* [EXERCISE DIRECTIONS]:
Determine how many lines in the entries below contain the string "place", matching case exactly. Give only the number.

____ STORED DATA

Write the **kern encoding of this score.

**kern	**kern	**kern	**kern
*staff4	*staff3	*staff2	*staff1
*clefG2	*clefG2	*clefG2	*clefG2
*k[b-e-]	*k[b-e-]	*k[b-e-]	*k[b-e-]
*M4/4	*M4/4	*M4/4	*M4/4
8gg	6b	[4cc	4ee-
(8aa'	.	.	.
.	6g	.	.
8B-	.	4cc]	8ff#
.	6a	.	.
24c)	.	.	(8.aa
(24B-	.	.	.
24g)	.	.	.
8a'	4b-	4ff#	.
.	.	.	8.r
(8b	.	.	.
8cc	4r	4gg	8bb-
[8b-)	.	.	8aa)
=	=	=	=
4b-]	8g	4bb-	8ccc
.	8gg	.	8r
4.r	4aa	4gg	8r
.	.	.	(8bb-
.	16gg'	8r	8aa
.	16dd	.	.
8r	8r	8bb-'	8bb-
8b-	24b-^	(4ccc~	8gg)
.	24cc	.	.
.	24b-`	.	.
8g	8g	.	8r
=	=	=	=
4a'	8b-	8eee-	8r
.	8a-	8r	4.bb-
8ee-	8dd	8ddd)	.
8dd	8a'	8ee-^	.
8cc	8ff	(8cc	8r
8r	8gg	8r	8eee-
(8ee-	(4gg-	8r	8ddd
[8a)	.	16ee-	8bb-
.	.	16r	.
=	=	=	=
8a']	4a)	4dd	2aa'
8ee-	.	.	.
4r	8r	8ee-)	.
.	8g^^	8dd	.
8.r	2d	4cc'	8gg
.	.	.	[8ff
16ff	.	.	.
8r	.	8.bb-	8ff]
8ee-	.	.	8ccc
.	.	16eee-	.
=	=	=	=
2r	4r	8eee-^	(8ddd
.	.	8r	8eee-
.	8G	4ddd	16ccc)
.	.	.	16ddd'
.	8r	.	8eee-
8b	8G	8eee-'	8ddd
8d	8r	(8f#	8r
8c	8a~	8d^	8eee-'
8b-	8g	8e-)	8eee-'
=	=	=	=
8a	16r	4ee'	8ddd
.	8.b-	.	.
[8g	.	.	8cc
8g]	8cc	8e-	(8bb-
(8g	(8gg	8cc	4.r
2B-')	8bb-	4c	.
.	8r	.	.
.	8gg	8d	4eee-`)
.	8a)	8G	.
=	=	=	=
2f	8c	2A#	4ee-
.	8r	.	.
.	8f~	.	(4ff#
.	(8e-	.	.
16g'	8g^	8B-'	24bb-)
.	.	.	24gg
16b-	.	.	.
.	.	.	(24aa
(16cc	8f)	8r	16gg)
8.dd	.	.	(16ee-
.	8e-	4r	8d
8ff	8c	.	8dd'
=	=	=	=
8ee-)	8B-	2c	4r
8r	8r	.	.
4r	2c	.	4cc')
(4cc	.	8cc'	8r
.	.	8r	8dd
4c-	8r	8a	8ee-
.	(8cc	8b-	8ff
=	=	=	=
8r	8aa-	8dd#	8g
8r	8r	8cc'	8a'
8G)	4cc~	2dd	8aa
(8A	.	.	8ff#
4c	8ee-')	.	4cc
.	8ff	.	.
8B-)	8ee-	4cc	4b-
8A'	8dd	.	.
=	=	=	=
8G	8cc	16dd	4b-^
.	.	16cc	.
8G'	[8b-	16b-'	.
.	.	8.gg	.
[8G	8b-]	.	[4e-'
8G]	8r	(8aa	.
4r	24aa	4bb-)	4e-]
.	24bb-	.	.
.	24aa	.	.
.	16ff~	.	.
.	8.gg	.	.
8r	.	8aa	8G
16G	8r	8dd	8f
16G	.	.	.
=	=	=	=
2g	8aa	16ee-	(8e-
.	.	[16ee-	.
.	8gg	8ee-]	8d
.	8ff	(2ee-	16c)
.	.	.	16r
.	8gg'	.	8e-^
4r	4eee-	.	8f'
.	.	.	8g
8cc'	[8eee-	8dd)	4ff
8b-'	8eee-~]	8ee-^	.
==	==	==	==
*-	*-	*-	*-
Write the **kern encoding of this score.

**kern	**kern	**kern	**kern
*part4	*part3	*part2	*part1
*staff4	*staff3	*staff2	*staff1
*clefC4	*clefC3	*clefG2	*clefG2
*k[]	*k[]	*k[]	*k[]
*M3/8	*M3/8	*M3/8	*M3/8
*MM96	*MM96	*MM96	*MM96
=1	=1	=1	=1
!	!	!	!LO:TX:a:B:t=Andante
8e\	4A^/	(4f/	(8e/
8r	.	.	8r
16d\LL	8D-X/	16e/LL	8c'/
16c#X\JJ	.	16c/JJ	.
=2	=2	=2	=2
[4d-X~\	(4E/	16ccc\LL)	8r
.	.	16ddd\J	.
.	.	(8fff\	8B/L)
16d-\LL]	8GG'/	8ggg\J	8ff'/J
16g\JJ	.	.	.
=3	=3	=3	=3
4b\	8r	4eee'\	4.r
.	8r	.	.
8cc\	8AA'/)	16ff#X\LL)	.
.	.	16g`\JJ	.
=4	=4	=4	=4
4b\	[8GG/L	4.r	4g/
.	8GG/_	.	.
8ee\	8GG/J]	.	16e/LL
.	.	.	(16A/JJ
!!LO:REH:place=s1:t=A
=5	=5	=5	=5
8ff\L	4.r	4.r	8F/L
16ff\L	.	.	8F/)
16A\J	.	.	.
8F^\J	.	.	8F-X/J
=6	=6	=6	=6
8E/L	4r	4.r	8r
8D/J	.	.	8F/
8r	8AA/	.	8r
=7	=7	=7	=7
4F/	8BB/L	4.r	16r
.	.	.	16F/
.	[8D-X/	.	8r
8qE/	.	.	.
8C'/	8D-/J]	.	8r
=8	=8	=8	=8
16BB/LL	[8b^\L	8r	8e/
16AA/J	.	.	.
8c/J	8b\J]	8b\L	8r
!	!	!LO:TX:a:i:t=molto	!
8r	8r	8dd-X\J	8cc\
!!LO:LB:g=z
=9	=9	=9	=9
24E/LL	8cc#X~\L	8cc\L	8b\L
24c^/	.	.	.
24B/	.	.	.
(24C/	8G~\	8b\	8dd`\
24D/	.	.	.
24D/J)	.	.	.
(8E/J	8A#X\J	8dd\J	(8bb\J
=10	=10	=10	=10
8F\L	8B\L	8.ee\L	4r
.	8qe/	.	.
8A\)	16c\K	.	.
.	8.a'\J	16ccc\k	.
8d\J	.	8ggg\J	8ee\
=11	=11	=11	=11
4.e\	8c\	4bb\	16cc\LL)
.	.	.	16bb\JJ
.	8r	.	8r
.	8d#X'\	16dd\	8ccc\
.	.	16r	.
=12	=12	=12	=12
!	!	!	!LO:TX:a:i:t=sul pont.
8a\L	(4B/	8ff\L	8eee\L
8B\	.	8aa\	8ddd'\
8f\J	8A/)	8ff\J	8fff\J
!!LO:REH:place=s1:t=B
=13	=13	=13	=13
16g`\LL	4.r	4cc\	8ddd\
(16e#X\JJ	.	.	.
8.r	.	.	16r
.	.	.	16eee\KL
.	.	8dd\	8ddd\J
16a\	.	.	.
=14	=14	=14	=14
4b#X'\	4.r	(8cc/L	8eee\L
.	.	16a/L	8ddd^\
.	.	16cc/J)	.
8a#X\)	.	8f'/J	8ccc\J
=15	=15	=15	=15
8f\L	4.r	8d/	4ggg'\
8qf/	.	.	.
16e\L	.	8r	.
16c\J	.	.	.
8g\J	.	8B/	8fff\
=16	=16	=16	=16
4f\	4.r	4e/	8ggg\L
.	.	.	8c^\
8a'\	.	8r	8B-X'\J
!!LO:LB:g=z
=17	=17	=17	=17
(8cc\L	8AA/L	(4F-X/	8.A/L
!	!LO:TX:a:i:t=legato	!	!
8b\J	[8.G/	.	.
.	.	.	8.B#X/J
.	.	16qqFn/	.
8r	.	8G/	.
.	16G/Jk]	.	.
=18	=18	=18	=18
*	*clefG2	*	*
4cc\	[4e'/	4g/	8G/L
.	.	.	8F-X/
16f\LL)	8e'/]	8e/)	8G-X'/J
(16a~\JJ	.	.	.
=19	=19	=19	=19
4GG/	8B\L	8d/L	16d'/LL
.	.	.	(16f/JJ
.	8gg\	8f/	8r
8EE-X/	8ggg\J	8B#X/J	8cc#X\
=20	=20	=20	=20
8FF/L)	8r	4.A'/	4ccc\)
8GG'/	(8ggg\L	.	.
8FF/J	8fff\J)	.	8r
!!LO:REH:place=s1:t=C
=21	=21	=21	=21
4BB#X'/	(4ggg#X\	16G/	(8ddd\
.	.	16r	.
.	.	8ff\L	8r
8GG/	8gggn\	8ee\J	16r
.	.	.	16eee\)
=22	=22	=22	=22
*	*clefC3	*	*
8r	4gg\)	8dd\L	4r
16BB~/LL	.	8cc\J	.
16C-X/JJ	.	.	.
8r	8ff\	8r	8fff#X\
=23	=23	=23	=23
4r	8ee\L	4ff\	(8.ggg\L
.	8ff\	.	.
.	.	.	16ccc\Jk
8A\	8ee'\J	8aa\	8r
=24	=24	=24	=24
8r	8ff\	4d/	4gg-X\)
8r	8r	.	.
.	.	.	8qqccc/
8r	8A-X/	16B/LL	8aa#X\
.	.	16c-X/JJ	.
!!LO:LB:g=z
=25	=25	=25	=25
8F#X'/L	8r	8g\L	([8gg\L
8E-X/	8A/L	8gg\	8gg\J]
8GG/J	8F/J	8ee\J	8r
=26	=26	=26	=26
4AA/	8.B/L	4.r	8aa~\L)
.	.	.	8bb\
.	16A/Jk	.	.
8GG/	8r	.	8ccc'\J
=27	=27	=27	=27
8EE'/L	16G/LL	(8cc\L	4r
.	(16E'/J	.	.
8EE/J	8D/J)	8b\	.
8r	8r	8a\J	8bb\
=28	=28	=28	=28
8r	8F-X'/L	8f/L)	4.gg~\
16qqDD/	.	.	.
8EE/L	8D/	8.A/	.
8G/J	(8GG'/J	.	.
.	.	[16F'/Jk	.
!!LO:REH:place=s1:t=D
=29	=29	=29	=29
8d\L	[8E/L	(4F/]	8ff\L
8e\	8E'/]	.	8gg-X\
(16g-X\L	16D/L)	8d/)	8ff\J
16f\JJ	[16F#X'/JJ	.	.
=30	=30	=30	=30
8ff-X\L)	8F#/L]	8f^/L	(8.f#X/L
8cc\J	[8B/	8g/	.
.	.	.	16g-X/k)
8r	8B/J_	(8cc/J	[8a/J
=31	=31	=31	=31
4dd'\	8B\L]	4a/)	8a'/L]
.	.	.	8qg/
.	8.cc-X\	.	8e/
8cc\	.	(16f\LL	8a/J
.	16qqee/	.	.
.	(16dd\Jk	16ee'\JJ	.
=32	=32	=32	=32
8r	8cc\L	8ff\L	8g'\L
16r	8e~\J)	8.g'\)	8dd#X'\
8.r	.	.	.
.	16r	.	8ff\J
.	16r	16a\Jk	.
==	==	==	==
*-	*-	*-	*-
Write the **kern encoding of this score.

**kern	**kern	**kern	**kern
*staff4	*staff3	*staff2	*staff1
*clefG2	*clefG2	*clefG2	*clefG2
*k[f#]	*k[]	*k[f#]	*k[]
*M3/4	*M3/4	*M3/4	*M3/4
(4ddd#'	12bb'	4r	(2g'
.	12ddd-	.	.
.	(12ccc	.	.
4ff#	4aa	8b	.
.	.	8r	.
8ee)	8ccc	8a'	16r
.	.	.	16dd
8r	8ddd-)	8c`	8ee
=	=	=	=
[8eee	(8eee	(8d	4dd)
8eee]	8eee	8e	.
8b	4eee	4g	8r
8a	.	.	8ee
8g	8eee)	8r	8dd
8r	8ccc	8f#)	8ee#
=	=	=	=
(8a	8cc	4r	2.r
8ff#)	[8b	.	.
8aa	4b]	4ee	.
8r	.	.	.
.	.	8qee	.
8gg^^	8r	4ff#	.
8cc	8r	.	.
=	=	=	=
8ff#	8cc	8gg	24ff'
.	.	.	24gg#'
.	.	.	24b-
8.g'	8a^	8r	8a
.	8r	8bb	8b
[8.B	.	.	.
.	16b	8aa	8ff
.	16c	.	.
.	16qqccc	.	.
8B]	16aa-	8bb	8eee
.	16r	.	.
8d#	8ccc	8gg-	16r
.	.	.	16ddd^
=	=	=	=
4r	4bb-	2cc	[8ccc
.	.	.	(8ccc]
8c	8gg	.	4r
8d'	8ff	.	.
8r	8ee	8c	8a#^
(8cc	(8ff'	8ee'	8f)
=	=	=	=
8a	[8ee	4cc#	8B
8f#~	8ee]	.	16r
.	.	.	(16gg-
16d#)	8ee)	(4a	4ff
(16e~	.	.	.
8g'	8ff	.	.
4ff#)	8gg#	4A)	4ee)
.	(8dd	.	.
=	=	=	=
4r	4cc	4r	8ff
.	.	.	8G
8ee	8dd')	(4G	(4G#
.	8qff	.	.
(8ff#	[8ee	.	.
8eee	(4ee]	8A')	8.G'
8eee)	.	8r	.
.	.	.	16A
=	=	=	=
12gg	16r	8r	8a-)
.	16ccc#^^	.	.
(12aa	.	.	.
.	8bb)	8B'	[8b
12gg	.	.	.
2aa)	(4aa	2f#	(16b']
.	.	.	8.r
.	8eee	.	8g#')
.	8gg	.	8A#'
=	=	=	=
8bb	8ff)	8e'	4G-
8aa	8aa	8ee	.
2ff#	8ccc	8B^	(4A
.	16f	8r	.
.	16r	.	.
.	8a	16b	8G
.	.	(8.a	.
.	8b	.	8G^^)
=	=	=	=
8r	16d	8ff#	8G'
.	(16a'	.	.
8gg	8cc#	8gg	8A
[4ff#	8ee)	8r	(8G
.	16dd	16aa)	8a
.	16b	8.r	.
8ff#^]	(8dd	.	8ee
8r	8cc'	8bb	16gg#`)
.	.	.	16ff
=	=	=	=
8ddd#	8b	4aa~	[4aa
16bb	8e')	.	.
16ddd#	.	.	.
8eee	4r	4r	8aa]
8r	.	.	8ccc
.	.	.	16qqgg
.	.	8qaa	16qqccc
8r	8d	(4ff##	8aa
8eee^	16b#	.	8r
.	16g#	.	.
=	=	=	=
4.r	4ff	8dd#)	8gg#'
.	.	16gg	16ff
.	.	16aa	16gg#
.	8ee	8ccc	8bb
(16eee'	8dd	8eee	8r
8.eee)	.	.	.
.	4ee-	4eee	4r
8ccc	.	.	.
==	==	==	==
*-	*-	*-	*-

________

* [SOLVED EXERCISE]:
4